▸ TASK DETAILS:
Report the count of lines below in which the string "blue" occurs; include nothing else.
(EXERCISE INPUT Opens)
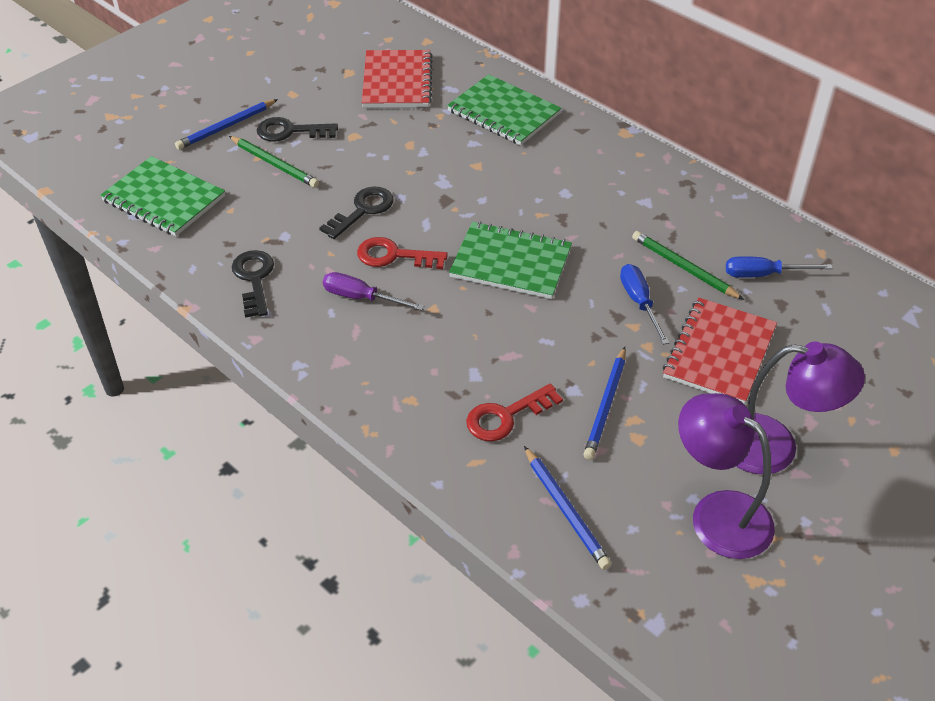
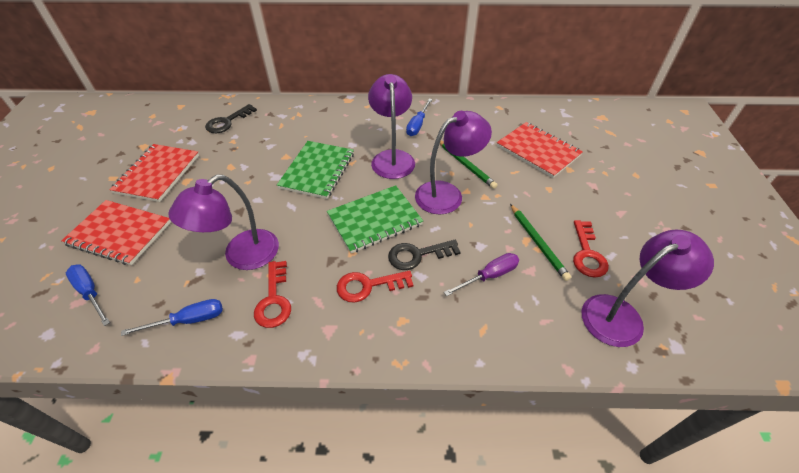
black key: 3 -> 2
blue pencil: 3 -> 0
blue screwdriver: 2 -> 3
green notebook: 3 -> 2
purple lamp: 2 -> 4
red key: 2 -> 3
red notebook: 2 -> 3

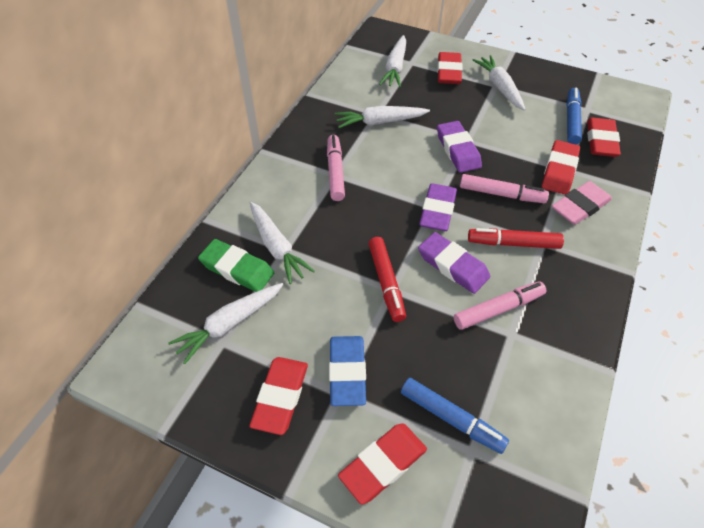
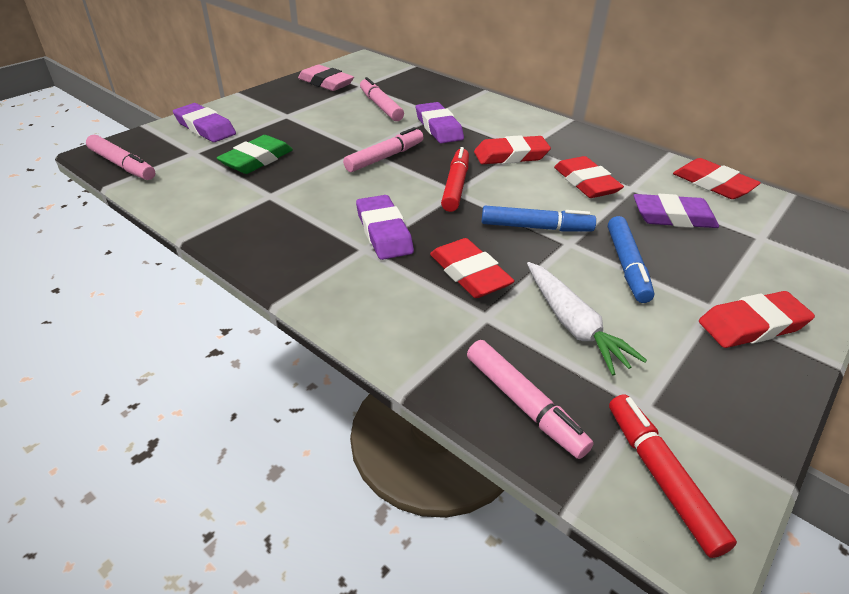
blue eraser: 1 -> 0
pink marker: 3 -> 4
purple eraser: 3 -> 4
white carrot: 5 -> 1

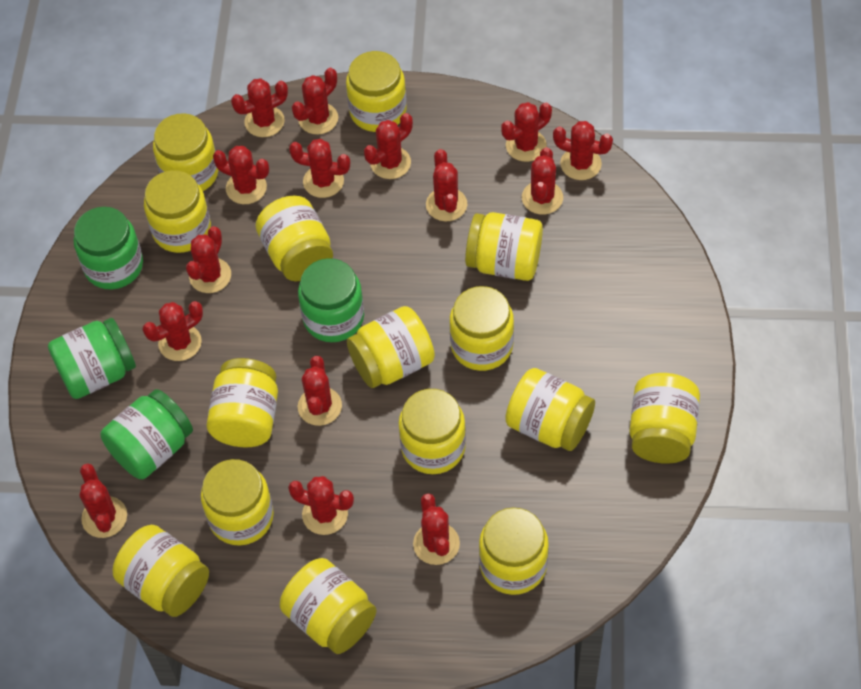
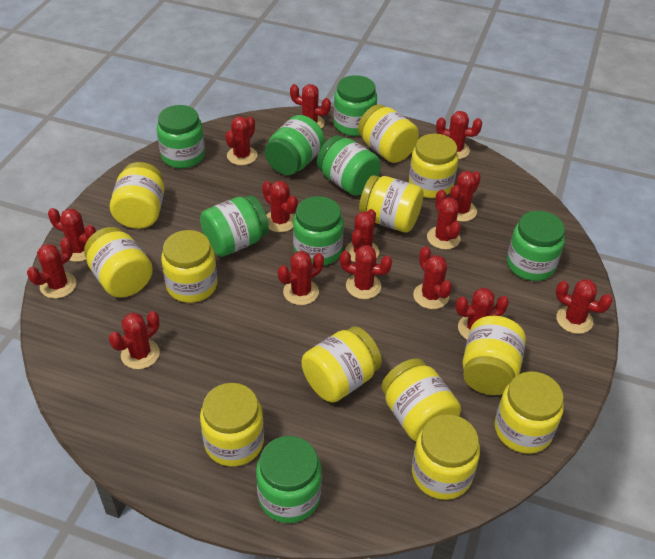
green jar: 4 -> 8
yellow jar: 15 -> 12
(EXERCISE INPUT Closes)
▸ OUTPUT:
3